## Activity
From the entries that follow, pick out all lines holding "donut".

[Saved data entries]
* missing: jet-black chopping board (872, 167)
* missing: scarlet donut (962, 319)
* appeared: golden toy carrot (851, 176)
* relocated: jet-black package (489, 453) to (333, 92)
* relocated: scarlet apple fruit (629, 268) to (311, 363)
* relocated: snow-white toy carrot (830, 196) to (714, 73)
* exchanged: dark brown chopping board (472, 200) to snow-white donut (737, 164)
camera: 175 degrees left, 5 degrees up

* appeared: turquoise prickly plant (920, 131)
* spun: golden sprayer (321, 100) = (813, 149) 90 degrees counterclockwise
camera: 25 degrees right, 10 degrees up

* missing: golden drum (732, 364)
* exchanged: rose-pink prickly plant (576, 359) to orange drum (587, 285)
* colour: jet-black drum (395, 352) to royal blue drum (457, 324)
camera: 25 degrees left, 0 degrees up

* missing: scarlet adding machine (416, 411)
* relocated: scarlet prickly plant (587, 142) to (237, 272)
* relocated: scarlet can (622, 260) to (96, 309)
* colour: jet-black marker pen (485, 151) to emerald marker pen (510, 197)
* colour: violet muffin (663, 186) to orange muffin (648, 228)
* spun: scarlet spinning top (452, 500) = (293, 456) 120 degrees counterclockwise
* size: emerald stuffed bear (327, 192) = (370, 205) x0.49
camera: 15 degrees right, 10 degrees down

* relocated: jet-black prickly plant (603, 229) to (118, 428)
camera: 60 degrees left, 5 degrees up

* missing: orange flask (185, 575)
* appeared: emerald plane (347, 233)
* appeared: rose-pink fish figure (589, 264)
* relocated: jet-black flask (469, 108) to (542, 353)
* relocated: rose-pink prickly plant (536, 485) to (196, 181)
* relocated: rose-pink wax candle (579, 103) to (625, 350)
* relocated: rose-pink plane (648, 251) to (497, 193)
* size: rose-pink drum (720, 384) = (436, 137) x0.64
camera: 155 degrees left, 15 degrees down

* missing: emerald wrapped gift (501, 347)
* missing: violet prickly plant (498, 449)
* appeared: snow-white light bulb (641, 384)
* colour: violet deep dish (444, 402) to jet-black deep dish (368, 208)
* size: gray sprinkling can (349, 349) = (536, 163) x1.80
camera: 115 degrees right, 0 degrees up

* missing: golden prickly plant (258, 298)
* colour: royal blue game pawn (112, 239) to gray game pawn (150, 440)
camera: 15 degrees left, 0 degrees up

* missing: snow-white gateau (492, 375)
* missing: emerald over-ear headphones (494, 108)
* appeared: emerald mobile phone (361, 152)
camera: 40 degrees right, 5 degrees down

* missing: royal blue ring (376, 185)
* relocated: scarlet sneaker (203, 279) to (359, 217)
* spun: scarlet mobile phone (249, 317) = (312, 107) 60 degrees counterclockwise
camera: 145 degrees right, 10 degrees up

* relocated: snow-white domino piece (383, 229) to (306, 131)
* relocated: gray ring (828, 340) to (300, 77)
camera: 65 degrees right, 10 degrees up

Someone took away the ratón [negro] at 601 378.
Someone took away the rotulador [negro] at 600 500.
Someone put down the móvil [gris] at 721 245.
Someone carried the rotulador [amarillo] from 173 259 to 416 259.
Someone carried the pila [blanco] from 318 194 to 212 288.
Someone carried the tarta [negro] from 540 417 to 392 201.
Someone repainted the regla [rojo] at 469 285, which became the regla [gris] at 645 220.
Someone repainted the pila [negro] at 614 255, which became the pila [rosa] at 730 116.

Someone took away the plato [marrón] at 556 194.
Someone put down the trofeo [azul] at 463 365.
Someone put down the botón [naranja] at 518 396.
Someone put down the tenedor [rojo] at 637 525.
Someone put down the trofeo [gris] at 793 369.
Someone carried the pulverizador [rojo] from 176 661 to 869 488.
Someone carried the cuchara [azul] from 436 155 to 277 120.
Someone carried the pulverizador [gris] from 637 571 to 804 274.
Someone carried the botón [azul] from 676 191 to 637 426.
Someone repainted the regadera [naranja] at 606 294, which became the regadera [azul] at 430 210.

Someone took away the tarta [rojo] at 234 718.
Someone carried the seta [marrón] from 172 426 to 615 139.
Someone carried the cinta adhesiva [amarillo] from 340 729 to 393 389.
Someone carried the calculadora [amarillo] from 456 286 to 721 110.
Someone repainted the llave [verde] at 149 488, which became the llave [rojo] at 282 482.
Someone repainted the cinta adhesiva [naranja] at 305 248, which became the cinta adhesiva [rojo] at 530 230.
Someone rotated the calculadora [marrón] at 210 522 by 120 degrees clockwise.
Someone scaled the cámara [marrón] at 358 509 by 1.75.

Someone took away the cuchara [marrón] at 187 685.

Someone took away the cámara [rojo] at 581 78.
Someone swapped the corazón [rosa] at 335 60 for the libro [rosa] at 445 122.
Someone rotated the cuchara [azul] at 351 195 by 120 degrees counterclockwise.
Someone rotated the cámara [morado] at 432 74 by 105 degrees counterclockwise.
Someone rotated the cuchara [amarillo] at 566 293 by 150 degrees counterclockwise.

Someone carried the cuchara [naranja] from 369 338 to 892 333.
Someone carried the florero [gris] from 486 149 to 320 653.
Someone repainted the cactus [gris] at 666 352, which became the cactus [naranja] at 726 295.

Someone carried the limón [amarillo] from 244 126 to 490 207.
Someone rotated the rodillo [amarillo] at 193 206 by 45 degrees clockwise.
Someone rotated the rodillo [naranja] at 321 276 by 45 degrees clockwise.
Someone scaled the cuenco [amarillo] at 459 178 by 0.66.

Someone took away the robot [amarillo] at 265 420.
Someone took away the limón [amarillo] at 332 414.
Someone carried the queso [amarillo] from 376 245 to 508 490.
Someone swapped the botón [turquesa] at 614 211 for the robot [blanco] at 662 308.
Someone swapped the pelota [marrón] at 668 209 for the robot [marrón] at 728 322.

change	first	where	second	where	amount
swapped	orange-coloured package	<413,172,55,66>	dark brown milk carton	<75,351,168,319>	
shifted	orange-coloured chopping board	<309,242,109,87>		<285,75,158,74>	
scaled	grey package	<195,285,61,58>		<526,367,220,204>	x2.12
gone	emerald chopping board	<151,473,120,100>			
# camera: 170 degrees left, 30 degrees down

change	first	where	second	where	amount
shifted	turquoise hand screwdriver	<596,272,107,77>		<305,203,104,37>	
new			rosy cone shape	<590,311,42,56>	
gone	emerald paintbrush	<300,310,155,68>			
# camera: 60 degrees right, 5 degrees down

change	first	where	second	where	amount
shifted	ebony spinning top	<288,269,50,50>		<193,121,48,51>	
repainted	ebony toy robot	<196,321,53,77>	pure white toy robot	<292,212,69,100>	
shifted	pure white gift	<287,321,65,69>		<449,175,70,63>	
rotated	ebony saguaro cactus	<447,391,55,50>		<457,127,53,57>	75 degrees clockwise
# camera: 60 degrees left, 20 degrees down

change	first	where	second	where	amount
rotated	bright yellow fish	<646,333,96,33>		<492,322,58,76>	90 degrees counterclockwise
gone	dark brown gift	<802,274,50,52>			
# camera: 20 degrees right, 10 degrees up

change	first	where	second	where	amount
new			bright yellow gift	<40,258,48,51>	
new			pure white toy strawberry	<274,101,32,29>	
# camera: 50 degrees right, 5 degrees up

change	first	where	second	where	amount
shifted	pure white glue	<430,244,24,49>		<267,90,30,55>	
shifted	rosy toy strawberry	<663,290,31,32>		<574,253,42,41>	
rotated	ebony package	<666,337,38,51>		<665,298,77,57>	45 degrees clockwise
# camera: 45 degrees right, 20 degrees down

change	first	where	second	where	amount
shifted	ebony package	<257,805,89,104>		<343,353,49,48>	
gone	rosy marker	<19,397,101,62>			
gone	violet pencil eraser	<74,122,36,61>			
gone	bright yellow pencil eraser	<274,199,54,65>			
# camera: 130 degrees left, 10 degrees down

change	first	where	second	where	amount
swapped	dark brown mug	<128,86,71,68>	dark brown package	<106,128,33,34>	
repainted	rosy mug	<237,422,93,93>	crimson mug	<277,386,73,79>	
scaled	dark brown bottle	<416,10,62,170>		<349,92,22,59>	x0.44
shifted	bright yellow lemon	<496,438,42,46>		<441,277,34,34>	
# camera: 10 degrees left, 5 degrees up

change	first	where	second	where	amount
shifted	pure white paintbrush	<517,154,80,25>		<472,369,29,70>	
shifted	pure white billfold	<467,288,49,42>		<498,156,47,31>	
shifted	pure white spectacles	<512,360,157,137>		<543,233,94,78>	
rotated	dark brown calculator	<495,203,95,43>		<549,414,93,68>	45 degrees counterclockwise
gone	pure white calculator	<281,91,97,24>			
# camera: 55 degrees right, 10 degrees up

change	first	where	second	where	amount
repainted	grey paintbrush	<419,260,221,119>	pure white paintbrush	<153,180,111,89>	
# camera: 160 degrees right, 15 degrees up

## Response to the task
* missing: scarlet donut (962, 319)
* exchanged: dark brown chopping board (472, 200) to snow-white donut (737, 164)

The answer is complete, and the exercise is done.